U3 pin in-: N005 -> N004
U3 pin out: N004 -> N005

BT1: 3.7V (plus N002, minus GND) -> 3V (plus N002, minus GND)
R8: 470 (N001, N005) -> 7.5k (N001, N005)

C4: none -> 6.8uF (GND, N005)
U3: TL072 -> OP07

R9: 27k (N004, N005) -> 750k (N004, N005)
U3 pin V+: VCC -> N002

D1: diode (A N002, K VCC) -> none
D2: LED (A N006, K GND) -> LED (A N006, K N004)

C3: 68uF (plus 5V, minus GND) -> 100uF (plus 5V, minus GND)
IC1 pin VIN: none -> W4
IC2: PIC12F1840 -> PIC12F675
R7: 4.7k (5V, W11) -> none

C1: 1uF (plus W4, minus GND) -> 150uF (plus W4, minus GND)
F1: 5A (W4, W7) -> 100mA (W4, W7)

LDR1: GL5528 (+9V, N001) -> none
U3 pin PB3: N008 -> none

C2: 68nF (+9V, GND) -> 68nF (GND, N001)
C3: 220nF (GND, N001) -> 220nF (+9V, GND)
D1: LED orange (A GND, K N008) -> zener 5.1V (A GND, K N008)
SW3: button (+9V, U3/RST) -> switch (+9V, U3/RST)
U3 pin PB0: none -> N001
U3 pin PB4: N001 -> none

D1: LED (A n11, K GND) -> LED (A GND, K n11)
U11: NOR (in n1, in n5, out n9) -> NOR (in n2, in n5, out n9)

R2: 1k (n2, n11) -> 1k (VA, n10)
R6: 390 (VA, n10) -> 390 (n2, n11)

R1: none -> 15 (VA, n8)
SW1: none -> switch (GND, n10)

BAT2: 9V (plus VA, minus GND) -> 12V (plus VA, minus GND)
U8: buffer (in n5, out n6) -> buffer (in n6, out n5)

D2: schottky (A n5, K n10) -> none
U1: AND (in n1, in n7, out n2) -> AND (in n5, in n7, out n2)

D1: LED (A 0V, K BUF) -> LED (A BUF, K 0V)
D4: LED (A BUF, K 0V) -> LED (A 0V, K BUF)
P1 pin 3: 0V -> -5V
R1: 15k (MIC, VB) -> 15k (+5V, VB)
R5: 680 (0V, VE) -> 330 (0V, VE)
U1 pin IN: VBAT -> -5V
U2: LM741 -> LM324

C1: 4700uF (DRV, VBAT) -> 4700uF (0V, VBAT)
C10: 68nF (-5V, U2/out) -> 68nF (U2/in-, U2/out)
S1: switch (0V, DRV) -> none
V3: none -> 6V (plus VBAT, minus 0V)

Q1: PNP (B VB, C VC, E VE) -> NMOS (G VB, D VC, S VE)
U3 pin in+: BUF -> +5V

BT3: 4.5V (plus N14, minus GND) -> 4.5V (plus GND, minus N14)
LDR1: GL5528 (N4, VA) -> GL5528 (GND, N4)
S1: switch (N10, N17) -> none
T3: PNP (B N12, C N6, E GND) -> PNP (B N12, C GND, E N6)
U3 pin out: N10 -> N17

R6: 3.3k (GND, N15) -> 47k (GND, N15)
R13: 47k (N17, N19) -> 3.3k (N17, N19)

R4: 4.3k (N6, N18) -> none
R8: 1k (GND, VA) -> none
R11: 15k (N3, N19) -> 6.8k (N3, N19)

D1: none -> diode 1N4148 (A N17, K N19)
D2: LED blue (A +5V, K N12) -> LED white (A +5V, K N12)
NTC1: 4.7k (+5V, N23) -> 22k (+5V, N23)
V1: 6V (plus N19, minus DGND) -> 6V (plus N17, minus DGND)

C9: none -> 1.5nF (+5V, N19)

────────

EXERCISE REQUIREMENTS:
Search term "VBAT": return each line of the data that contains it.

TASK RESPONSE:
U1 pin IN: VBAT -> -5V
C1: 4700uF (DRV, VBAT) -> 4700uF (0V, VBAT)
V3: none -> 6V (plus VBAT, minus 0V)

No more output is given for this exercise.